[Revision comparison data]
::::

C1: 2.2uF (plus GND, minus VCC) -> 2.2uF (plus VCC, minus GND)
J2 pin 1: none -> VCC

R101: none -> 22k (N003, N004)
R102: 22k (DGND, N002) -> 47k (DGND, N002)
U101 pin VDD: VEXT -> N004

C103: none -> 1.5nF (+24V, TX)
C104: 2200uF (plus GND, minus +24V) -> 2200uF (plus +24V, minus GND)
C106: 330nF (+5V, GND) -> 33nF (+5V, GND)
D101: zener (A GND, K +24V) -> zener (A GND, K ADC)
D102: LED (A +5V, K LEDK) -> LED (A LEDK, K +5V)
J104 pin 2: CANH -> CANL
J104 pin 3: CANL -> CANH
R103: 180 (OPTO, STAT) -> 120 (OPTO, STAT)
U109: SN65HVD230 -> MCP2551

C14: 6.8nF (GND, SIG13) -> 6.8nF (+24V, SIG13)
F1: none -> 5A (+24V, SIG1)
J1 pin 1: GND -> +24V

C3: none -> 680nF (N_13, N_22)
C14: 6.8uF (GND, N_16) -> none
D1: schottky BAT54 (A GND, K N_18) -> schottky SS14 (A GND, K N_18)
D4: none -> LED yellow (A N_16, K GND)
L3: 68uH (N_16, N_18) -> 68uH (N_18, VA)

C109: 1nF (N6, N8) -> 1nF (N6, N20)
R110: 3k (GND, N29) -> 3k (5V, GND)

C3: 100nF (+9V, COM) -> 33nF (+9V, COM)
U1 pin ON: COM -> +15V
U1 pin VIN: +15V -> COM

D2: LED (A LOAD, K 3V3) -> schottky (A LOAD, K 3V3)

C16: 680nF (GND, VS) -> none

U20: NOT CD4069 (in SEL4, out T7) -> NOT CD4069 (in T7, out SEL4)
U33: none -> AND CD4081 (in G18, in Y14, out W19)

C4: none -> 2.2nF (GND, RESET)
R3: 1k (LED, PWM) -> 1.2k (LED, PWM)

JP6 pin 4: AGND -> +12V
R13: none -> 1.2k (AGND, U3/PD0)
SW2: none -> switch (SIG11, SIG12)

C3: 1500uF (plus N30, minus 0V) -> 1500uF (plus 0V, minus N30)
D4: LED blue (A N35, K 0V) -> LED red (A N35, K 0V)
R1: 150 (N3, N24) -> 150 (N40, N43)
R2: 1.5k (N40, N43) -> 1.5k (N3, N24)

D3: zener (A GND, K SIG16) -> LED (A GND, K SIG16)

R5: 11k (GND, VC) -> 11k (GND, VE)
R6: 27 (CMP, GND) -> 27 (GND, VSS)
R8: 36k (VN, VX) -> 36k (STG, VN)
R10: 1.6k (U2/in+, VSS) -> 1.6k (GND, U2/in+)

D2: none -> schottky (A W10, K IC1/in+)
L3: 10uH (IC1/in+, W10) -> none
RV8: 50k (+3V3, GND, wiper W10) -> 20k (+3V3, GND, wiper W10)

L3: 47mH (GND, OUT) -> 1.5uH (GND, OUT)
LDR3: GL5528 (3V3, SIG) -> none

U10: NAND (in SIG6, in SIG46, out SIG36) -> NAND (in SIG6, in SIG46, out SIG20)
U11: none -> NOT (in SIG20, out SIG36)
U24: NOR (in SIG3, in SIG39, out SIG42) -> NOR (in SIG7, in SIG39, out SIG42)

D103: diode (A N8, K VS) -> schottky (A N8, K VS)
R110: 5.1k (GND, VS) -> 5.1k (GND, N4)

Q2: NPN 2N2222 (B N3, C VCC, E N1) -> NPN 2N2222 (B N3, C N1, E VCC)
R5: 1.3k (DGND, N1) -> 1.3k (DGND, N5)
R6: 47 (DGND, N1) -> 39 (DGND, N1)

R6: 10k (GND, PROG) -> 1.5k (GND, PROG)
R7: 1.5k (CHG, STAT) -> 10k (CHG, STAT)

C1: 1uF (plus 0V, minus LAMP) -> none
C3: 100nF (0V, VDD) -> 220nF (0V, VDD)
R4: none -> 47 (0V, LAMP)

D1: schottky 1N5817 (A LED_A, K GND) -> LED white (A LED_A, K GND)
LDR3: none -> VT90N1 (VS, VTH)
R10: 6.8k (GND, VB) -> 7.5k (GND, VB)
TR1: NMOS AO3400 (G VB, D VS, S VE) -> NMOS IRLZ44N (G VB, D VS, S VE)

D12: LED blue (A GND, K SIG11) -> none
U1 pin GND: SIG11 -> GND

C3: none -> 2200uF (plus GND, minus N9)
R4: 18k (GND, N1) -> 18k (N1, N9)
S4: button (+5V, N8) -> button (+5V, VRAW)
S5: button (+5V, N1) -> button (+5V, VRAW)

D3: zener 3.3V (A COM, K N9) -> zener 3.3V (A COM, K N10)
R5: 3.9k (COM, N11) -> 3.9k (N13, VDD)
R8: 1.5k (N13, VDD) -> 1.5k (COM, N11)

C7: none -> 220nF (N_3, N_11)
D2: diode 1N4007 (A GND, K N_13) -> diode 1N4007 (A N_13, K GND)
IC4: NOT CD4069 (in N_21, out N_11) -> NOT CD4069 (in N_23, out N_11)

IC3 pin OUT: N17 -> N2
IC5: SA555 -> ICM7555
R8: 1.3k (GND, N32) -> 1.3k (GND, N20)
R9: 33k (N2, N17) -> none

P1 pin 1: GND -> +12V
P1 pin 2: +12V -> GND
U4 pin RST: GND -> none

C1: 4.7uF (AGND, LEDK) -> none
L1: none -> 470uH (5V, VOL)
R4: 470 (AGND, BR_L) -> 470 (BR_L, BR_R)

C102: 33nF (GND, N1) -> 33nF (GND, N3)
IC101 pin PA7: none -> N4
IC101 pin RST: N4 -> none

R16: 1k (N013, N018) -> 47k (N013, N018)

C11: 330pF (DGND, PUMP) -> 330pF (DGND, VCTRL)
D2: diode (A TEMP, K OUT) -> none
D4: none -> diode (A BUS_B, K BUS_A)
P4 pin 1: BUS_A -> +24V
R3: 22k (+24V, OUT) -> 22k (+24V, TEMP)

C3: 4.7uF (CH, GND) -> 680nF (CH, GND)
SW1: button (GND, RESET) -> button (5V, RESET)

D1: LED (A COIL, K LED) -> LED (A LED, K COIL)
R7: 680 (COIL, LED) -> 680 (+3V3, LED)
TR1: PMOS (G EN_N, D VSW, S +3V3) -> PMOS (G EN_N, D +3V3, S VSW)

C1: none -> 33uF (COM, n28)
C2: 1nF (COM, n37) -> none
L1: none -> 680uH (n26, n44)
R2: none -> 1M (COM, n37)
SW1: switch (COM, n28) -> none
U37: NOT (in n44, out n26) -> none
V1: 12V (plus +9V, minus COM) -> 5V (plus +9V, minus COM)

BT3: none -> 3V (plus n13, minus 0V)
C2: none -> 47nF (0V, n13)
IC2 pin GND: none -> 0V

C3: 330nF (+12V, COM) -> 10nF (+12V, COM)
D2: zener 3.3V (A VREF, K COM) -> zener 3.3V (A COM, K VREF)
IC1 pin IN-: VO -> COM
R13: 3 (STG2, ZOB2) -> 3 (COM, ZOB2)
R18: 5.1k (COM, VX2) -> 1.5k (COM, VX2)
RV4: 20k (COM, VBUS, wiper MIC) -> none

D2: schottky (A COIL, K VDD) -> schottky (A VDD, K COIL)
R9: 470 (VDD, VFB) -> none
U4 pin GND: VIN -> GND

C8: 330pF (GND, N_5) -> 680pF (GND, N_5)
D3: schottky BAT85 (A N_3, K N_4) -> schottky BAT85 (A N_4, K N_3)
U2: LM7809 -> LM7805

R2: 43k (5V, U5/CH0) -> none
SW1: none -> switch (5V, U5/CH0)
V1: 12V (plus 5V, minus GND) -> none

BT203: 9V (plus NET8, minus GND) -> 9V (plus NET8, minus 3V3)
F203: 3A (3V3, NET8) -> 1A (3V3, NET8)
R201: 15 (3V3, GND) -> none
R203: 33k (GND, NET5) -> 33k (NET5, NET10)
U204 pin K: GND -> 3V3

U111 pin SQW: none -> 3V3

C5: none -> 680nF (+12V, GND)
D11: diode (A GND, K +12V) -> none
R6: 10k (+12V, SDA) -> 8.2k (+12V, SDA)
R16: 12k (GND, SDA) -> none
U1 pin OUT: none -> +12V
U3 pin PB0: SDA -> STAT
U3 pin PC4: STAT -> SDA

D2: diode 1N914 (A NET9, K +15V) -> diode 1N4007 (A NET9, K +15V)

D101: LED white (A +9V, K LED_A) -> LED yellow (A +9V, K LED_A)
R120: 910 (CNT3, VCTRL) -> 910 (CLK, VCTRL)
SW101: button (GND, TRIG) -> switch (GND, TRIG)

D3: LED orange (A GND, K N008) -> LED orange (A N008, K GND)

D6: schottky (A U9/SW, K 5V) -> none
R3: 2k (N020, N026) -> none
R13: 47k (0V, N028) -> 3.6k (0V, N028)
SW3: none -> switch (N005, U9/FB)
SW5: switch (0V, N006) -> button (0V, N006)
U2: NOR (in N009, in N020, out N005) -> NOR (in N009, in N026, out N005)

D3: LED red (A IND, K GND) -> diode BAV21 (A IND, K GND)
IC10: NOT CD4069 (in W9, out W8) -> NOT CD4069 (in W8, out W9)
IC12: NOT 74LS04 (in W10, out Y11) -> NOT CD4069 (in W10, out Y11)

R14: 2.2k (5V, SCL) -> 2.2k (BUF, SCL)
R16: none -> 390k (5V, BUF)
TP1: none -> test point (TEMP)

::::

(EXERCISE INSTRUCTIONS):
Collect each line above holding the string "AGND".

(SOLUTION FOR THIS EXERCISE):
JP6 pin 4: AGND -> +12V
R13: none -> 1.2k (AGND, U3/PD0)
C1: 4.7uF (AGND, LEDK) -> none
R4: 470 (AGND, BR_L) -> 470 (BR_L, BR_R)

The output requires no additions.